- [What to do] Begin with the line that contains "type=gone; before=orange pencil; pos1=294,224" and transcribe each line after it, up to and including the last line of the listing below.

- [Exercise data]
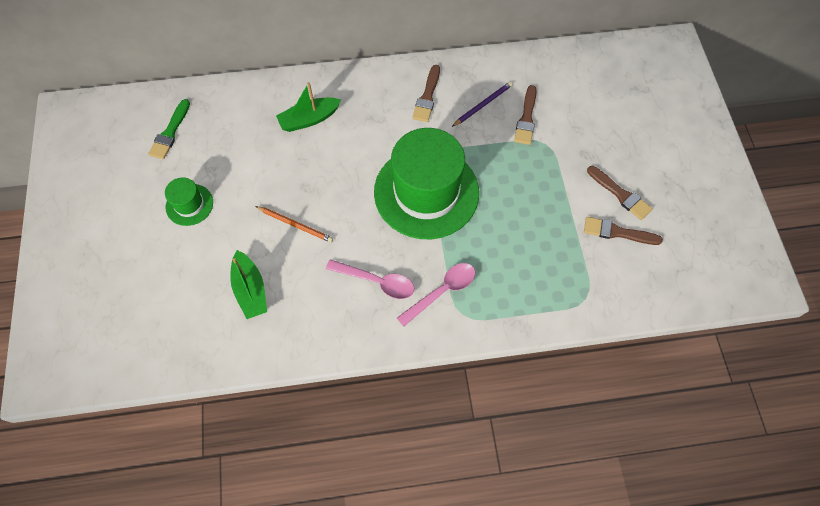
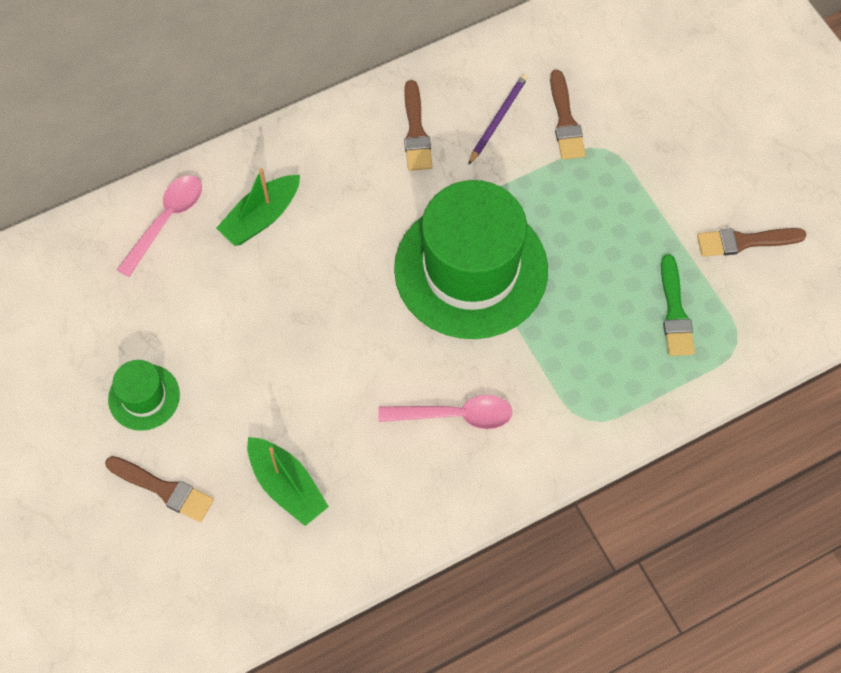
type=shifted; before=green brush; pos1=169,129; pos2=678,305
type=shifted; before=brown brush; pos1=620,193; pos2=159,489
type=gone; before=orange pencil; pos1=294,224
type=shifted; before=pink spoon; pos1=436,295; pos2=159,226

- [Answer to the exercise]
type=gone; before=orange pencil; pos1=294,224
type=shifted; before=pink spoon; pos1=436,295; pos2=159,226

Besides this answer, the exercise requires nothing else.